The reply must consist of the complete listing, reproduced exactly, with no images included.

Data shown:
________________
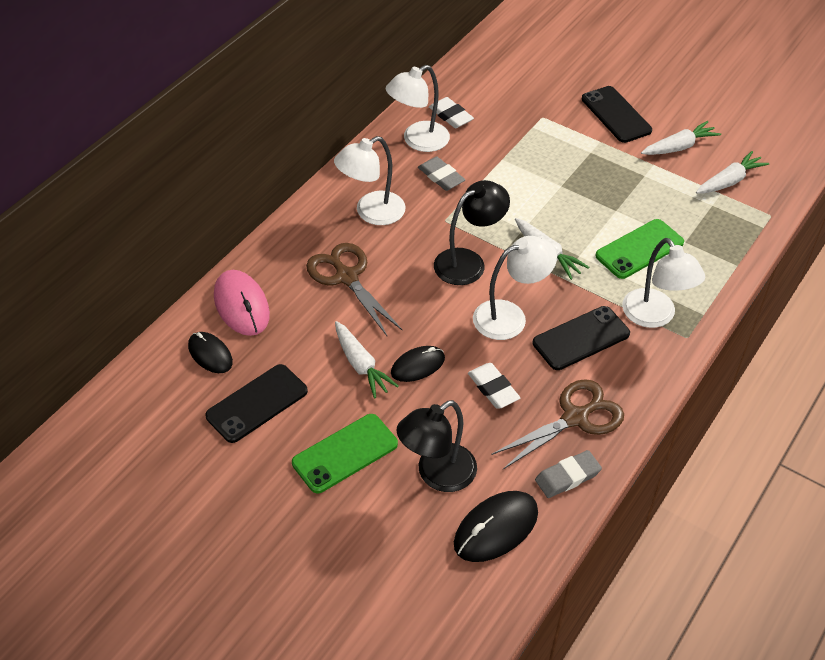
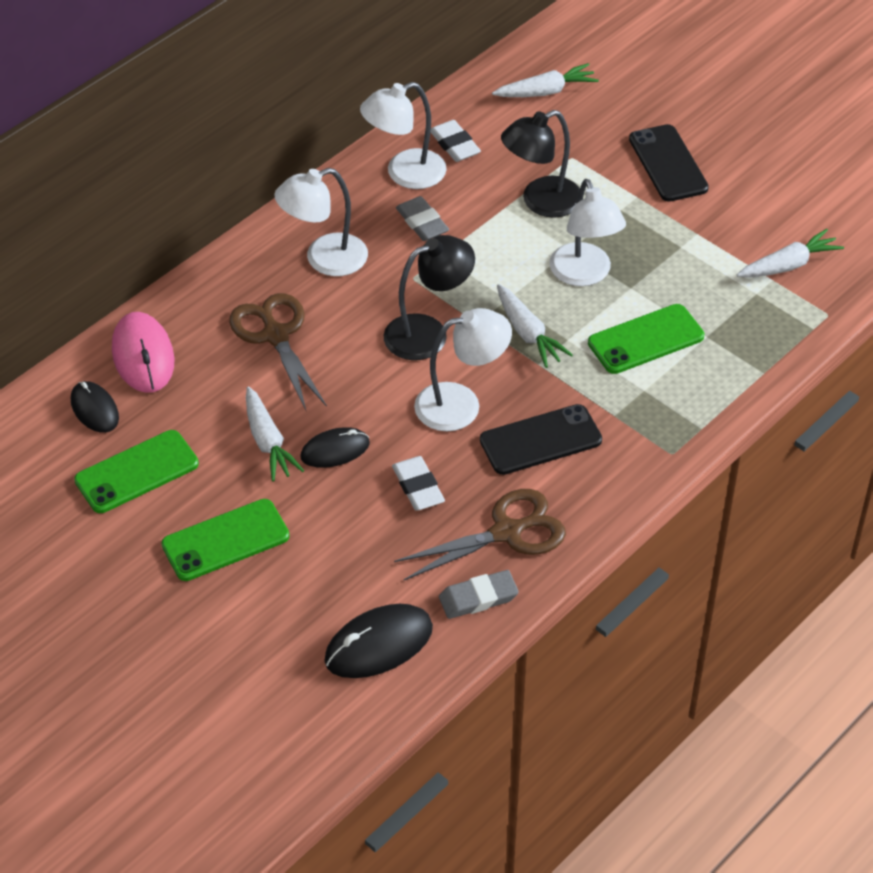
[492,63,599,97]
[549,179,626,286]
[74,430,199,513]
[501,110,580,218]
________________
Solution to the problem:
[492,63,599,97]
[549,179,626,286]
[74,430,199,513]
[501,110,580,218]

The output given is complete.